The problem: Without altering anything, repeat each of the records.

(Collected data)
Start of Block

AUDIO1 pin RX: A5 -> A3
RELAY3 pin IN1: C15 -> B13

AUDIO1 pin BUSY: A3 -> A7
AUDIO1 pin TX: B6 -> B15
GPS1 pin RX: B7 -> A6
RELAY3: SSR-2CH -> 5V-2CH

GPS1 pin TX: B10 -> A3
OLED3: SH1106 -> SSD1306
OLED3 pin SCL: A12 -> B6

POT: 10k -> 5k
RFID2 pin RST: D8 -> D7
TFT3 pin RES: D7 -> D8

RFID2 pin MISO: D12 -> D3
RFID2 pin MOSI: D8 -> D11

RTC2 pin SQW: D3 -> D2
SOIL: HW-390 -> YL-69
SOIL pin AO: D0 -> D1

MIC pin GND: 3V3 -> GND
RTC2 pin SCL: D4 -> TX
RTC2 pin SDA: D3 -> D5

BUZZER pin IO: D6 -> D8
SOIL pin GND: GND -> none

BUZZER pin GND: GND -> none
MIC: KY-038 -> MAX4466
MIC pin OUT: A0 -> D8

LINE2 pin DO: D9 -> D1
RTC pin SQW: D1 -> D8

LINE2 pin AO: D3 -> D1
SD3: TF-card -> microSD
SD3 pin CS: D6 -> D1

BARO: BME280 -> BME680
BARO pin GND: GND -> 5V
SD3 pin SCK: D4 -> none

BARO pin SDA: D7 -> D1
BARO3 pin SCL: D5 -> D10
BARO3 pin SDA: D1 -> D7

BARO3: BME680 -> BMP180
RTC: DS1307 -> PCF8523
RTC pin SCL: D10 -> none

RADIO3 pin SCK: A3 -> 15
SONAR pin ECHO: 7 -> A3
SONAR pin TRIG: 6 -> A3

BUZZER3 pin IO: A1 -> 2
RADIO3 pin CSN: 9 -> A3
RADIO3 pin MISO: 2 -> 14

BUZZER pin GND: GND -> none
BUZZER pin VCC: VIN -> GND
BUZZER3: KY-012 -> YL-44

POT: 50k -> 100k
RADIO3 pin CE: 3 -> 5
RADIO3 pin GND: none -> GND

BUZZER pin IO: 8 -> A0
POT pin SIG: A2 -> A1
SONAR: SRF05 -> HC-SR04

End of Block

Answer for this exercise:
AUDIO1 pin RX: A5 -> A3
RELAY3 pin IN1: C15 -> B13

AUDIO1 pin BUSY: A3 -> A7
AUDIO1 pin TX: B6 -> B15
GPS1 pin RX: B7 -> A6
RELAY3: SSR-2CH -> 5V-2CH

GPS1 pin TX: B10 -> A3
OLED3: SH1106 -> SSD1306
OLED3 pin SCL: A12 -> B6

POT: 10k -> 5k
RFID2 pin RST: D8 -> D7
TFT3 pin RES: D7 -> D8

RFID2 pin MISO: D12 -> D3
RFID2 pin MOSI: D8 -> D11

RTC2 pin SQW: D3 -> D2
SOIL: HW-390 -> YL-69
SOIL pin AO: D0 -> D1

MIC pin GND: 3V3 -> GND
RTC2 pin SCL: D4 -> TX
RTC2 pin SDA: D3 -> D5

BUZZER pin IO: D6 -> D8
SOIL pin GND: GND -> none

BUZZER pin GND: GND -> none
MIC: KY-038 -> MAX4466
MIC pin OUT: A0 -> D8

LINE2 pin DO: D9 -> D1
RTC pin SQW: D1 -> D8

LINE2 pin AO: D3 -> D1
SD3: TF-card -> microSD
SD3 pin CS: D6 -> D1

BARO: BME280 -> BME680
BARO pin GND: GND -> 5V
SD3 pin SCK: D4 -> none

BARO pin SDA: D7 -> D1
BARO3 pin SCL: D5 -> D10
BARO3 pin SDA: D1 -> D7

BARO3: BME680 -> BMP180
RTC: DS1307 -> PCF8523
RTC pin SCL: D10 -> none

RADIO3 pin SCK: A3 -> 15
SONAR pin ECHO: 7 -> A3
SONAR pin TRIG: 6 -> A3

BUZZER3 pin IO: A1 -> 2
RADIO3 pin CSN: 9 -> A3
RADIO3 pin MISO: 2 -> 14

BUZZER pin GND: GND -> none
BUZZER pin VCC: VIN -> GND
BUZZER3: KY-012 -> YL-44

POT: 50k -> 100k
RADIO3 pin CE: 3 -> 5
RADIO3 pin GND: none -> GND

BUZZER pin IO: 8 -> A0
POT pin SIG: A2 -> A1
SONAR: SRF05 -> HC-SR04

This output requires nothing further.